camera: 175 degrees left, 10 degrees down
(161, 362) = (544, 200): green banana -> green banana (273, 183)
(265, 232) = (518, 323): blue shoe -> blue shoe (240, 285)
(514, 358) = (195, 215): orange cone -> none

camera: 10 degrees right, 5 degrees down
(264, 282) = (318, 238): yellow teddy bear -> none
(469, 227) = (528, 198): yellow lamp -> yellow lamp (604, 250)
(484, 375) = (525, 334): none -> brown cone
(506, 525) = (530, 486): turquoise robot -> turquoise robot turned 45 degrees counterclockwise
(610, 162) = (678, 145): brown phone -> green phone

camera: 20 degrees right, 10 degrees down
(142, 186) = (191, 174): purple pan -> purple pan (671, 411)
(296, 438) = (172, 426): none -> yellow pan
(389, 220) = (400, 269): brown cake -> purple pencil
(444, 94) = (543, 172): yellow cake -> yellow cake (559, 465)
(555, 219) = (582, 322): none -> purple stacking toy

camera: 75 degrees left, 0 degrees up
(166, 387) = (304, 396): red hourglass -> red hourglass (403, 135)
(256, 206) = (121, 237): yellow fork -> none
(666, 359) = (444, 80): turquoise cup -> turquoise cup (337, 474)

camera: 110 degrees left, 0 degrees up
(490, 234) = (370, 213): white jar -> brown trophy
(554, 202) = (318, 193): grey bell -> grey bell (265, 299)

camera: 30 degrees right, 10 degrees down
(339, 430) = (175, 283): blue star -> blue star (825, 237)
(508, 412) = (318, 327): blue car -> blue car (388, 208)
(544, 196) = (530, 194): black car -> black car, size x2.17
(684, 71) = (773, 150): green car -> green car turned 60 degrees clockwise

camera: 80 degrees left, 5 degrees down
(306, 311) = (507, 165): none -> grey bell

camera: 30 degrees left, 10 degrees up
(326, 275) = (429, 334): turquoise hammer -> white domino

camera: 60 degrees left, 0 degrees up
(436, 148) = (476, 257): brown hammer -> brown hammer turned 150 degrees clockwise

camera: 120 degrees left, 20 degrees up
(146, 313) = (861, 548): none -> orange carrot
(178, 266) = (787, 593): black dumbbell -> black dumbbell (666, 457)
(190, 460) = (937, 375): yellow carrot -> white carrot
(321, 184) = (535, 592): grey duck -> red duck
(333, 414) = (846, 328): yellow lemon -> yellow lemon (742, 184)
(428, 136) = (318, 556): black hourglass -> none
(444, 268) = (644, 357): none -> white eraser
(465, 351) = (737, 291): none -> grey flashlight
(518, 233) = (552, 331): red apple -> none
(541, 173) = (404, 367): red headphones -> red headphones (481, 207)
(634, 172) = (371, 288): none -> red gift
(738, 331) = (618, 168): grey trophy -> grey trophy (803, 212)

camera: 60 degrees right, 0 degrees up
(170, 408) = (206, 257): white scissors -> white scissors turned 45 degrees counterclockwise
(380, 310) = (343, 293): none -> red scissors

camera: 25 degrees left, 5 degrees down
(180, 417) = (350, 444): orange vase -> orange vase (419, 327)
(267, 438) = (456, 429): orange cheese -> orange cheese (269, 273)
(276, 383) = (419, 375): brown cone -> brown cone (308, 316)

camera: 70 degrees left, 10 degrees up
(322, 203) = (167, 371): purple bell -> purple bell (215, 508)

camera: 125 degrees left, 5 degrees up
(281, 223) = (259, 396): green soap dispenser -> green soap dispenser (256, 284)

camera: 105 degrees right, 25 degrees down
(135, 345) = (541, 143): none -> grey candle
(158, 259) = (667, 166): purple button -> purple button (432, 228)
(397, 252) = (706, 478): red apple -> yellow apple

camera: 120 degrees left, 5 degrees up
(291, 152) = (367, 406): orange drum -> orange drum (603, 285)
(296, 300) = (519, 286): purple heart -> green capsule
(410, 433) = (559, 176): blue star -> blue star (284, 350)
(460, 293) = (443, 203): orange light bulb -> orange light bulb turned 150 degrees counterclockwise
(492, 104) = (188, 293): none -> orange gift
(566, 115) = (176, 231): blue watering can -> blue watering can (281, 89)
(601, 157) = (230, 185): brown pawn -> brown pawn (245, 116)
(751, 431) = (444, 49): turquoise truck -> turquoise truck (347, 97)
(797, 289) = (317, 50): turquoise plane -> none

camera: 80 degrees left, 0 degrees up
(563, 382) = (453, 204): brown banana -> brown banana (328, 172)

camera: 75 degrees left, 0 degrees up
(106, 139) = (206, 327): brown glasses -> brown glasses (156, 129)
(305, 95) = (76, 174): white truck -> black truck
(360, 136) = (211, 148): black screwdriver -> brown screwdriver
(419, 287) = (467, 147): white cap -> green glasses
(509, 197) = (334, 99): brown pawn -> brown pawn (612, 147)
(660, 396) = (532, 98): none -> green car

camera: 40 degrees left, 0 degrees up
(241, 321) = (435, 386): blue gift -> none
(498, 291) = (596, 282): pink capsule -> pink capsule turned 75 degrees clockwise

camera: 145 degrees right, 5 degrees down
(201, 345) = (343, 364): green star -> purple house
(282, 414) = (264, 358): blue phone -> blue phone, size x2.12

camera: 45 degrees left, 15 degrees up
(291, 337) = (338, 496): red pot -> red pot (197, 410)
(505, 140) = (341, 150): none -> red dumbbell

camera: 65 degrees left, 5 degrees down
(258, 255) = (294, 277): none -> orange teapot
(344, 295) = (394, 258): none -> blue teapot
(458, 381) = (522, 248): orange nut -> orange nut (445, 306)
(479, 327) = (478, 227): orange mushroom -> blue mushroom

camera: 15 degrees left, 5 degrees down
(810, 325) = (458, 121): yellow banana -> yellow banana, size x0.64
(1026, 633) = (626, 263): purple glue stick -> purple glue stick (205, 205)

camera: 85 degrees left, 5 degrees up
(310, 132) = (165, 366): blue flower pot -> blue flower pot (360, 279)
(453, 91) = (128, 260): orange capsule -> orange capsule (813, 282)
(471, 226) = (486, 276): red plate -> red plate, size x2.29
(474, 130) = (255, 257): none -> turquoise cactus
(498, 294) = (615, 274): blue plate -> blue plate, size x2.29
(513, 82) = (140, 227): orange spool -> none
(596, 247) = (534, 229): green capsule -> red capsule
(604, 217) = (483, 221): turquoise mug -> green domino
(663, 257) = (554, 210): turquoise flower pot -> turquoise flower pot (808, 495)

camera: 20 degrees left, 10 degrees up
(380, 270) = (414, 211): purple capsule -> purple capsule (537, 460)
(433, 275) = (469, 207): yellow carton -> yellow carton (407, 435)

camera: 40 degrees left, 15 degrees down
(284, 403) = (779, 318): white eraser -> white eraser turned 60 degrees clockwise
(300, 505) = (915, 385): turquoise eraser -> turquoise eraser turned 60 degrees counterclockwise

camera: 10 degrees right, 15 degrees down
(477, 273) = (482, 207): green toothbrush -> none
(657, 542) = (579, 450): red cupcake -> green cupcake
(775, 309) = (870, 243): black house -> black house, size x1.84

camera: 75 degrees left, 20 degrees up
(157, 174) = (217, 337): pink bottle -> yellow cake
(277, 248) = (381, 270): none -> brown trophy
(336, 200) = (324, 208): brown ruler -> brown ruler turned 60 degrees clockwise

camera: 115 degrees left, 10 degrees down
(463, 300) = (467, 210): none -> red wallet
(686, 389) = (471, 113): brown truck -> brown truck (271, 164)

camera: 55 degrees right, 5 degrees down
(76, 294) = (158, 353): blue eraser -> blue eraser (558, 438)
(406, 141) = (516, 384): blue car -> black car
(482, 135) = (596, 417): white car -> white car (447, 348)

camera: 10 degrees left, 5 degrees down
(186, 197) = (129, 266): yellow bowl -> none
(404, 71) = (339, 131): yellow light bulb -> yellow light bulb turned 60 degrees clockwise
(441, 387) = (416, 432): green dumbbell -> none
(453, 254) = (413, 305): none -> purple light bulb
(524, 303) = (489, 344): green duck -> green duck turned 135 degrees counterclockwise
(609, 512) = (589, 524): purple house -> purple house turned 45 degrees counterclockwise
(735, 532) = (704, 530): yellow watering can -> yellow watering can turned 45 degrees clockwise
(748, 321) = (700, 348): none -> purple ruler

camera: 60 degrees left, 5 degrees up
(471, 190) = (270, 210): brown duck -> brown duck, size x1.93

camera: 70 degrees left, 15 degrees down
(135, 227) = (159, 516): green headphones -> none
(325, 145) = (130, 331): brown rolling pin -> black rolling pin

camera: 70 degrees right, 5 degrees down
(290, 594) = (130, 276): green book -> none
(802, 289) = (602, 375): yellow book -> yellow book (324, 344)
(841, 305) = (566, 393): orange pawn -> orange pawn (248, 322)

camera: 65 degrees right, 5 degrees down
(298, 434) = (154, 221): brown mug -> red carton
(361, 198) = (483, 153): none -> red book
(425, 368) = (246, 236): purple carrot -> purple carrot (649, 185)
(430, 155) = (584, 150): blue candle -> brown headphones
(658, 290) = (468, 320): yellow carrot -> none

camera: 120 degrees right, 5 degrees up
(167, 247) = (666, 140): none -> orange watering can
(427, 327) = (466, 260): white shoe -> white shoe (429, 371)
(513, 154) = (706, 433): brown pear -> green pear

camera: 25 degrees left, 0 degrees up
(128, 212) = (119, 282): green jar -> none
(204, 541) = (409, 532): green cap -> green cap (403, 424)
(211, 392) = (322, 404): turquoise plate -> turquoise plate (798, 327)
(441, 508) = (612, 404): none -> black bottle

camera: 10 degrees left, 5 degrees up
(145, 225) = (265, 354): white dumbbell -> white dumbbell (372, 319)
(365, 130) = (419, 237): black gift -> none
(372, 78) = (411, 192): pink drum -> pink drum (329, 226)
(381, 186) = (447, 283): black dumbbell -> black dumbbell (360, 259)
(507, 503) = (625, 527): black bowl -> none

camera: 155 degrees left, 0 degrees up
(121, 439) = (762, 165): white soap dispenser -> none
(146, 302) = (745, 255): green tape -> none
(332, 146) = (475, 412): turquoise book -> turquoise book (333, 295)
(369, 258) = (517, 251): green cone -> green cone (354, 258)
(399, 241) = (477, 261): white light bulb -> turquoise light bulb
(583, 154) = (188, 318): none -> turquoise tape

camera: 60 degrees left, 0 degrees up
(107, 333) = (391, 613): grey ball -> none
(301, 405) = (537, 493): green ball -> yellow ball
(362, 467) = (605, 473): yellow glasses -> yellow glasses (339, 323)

*-*-*

Look through the data above and return exactly the lines from the one that contains "(471, 190) = (270, 210): brown" to the one that contains "(146, 302) = (745, 255): green tape -> none", inclusive, with nothing else.

Solution
(471, 190) = (270, 210): brown duck -> brown duck, size x1.93

camera: 70 degrees left, 15 degrees down
(135, 227) = (159, 516): green headphones -> none
(325, 145) = (130, 331): brown rolling pin -> black rolling pin

camera: 70 degrees right, 5 degrees down
(290, 594) = (130, 276): green book -> none
(802, 289) = (602, 375): yellow book -> yellow book (324, 344)
(841, 305) = (566, 393): orange pawn -> orange pawn (248, 322)

camera: 65 degrees right, 5 degrees down
(298, 434) = (154, 221): brown mug -> red carton
(361, 198) = (483, 153): none -> red book
(425, 368) = (246, 236): purple carrot -> purple carrot (649, 185)
(430, 155) = (584, 150): blue candle -> brown headphones
(658, 290) = (468, 320): yellow carrot -> none

camera: 120 degrees right, 5 degrees up
(167, 247) = (666, 140): none -> orange watering can
(427, 327) = (466, 260): white shoe -> white shoe (429, 371)
(513, 154) = (706, 433): brown pear -> green pear

camera: 25 degrees left, 0 degrees up
(128, 212) = (119, 282): green jar -> none
(204, 541) = (409, 532): green cap -> green cap (403, 424)
(211, 392) = (322, 404): turquoise plate -> turquoise plate (798, 327)
(441, 508) = (612, 404): none -> black bottle

camera: 10 degrees left, 5 degrees up
(145, 225) = (265, 354): white dumbbell -> white dumbbell (372, 319)
(365, 130) = (419, 237): black gift -> none
(372, 78) = (411, 192): pink drum -> pink drum (329, 226)
(381, 186) = (447, 283): black dumbbell -> black dumbbell (360, 259)
(507, 503) = (625, 527): black bowl -> none

camera: 155 degrees left, 0 degrees up
(121, 439) = (762, 165): white soap dispenser -> none
(146, 302) = (745, 255): green tape -> none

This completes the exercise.